**EXCERPTED RECORDS**.
_ _ _ _ _
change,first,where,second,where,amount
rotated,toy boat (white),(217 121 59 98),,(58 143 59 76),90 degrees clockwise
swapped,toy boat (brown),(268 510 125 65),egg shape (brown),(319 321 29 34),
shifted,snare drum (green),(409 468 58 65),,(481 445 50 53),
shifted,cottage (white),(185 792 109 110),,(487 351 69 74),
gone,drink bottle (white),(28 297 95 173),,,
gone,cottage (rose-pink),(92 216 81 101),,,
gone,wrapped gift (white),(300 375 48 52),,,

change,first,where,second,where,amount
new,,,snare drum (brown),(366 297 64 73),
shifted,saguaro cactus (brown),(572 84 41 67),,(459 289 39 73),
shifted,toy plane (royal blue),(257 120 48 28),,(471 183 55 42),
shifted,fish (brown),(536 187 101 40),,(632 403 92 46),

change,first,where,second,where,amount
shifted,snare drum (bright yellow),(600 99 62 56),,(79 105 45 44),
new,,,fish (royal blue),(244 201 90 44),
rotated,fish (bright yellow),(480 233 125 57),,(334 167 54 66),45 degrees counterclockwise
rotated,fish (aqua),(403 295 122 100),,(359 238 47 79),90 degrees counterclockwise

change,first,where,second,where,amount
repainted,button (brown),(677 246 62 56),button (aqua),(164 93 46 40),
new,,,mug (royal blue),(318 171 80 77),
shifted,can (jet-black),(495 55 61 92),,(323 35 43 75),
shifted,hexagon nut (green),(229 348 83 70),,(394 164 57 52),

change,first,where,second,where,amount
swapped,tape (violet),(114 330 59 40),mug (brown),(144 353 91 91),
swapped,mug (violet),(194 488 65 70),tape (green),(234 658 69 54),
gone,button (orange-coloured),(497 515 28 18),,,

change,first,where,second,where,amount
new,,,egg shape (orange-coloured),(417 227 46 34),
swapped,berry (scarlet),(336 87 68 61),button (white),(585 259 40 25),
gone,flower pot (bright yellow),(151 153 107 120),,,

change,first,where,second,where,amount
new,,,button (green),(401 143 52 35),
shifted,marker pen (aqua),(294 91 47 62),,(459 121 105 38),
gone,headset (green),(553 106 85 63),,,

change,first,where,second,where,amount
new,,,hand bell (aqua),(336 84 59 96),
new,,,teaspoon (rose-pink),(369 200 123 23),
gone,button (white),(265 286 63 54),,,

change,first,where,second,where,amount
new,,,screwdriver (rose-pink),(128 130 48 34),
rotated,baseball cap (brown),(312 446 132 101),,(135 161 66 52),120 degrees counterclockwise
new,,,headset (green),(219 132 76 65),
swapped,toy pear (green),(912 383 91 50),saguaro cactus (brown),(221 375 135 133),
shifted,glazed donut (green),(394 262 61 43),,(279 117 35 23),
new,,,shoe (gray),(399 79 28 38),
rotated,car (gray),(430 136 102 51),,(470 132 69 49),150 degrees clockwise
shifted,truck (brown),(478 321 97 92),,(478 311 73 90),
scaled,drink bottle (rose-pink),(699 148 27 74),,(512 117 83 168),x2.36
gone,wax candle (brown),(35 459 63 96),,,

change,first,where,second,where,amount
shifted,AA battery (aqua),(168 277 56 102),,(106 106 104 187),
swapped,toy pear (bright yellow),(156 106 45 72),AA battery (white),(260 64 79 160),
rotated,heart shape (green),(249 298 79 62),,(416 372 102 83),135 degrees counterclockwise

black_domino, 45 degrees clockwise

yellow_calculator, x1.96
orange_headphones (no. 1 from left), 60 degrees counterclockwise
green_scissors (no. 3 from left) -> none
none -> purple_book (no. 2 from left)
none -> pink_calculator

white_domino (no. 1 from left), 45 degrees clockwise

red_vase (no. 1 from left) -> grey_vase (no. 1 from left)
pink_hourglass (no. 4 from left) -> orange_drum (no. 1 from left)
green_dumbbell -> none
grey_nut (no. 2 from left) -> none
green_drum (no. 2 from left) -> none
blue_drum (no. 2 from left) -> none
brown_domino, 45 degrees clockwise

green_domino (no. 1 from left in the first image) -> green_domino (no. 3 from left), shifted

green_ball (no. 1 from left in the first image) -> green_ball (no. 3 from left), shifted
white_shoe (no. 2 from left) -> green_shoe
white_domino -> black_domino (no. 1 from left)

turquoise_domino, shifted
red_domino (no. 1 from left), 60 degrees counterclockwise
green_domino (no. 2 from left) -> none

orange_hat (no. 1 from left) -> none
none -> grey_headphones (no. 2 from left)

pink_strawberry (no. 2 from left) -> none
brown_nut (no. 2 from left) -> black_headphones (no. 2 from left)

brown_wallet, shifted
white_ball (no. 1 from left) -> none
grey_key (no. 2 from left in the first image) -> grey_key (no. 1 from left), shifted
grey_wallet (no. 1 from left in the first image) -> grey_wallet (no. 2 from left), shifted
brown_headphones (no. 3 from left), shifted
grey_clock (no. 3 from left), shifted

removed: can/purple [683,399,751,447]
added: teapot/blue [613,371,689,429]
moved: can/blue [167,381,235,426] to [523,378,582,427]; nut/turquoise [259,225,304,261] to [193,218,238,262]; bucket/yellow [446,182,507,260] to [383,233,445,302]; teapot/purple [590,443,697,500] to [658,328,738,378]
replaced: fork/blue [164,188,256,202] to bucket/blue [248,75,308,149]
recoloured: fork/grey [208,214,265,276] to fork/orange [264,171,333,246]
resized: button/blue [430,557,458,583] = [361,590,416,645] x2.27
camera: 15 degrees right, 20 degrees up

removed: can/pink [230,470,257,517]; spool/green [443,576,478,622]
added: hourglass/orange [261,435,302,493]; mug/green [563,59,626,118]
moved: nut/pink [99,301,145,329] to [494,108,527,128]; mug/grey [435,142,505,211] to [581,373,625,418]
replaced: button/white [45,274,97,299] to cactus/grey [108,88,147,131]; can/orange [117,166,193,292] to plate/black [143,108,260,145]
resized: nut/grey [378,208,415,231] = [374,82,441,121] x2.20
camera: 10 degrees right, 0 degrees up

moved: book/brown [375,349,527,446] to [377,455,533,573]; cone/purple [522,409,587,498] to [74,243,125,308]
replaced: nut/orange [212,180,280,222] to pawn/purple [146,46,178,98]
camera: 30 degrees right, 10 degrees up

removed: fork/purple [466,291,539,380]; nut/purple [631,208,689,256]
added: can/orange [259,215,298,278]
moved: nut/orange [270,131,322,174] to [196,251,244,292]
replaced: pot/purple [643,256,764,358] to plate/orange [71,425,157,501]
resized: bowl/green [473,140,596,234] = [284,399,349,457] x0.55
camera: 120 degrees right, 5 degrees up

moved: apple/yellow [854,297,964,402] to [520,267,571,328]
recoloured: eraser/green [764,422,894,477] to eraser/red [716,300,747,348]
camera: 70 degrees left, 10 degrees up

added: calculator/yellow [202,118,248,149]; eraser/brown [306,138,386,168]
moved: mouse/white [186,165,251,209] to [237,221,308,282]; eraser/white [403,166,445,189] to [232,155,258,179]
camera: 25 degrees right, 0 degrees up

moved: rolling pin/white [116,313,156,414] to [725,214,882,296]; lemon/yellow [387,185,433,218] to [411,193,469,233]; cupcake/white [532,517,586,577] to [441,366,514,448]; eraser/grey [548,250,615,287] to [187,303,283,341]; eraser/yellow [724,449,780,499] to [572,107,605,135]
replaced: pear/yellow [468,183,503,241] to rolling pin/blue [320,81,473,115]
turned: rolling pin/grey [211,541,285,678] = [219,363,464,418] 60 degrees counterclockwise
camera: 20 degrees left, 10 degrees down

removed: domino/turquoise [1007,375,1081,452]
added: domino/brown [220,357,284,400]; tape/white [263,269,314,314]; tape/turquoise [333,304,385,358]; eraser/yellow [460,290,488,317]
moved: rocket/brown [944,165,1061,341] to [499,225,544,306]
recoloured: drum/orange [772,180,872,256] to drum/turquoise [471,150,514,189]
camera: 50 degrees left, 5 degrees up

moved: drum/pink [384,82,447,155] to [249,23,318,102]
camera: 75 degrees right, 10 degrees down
_ _ _ _ _
For the word "teapot", count the lines of the data that contain it and report only the total.

**EXERCISE RESULT**.
2